> **REQUIRED ACTION**
Only the lines below, from the one with "Q1: NPN BC547" through the one with "R3: 2.7k (GND, IC3/TRIG)", are to be written out, exactly.

> **RECORDS PROVIDED**
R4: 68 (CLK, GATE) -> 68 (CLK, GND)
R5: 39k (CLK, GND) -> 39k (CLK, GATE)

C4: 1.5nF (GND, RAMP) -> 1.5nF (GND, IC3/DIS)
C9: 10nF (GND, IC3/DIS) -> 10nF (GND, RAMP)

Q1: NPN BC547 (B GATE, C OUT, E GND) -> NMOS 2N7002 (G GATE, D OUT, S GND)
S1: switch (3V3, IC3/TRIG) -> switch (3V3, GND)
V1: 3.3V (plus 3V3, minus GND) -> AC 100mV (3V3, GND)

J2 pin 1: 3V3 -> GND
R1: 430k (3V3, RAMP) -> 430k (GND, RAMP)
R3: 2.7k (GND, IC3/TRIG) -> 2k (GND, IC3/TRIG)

...

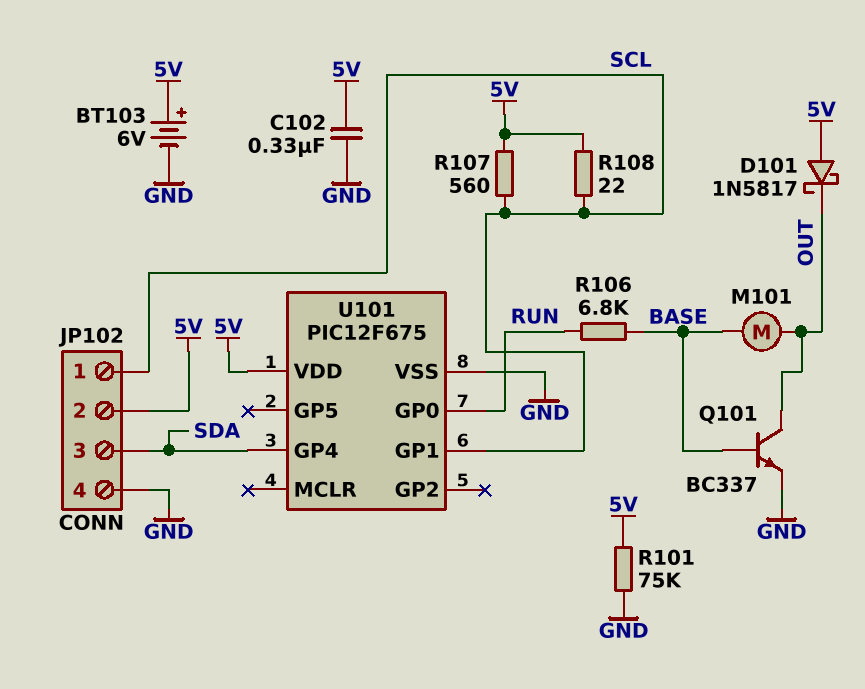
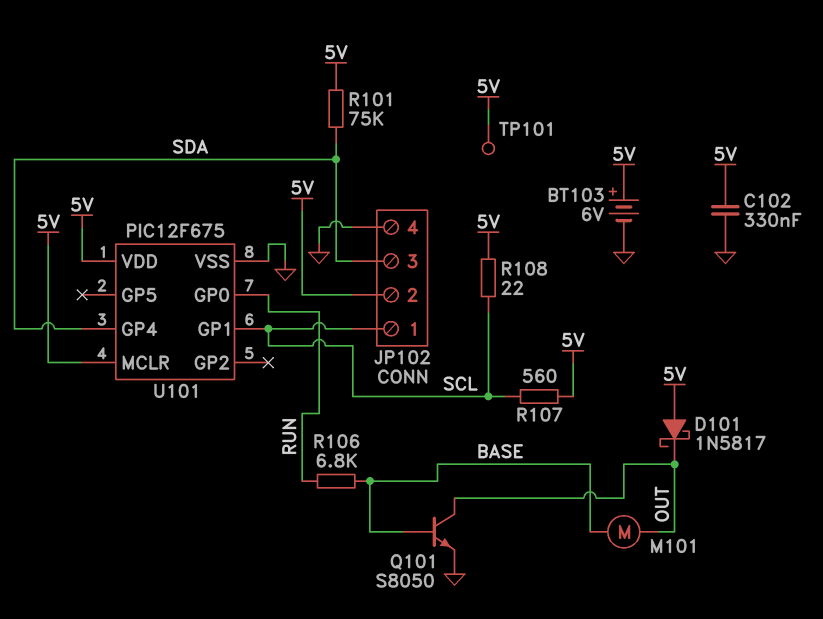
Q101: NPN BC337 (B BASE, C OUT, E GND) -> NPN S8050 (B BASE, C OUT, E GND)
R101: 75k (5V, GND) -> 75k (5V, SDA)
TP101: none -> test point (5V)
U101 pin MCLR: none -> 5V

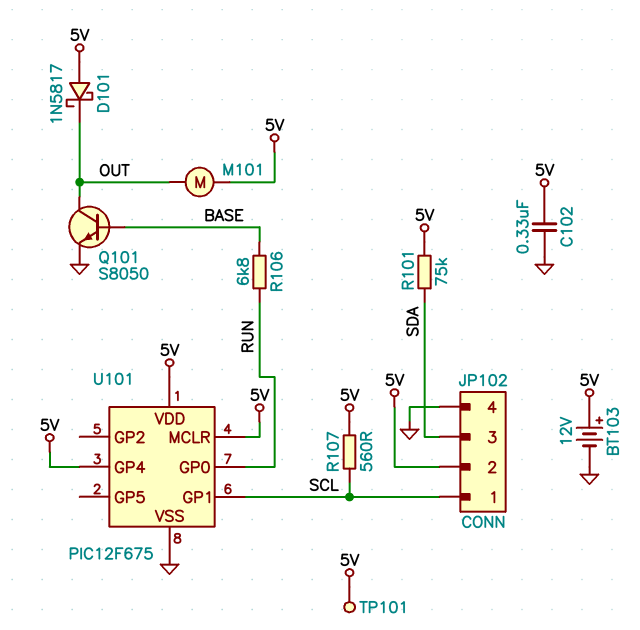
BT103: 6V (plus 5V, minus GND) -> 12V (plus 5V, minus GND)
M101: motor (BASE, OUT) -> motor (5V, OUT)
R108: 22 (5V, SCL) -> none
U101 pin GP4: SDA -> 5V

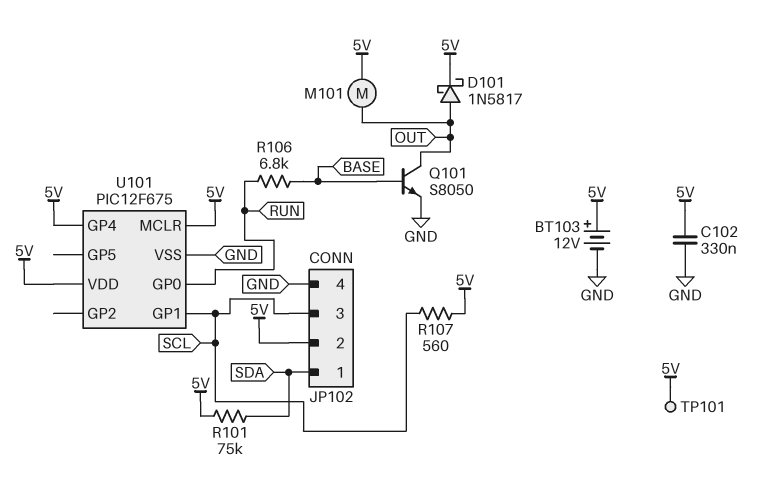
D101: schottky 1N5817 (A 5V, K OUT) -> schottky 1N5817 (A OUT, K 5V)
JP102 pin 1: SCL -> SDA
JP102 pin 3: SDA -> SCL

> **OUTPUT**
Q1: NPN BC547 (B GATE, C OUT, E GND) -> NMOS 2N7002 (G GATE, D OUT, S GND)
S1: switch (3V3, IC3/TRIG) -> switch (3V3, GND)
V1: 3.3V (plus 3V3, minus GND) -> AC 100mV (3V3, GND)

J2 pin 1: 3V3 -> GND
R1: 430k (3V3, RAMP) -> 430k (GND, RAMP)
R3: 2.7k (GND, IC3/TRIG) -> 2k (GND, IC3/TRIG)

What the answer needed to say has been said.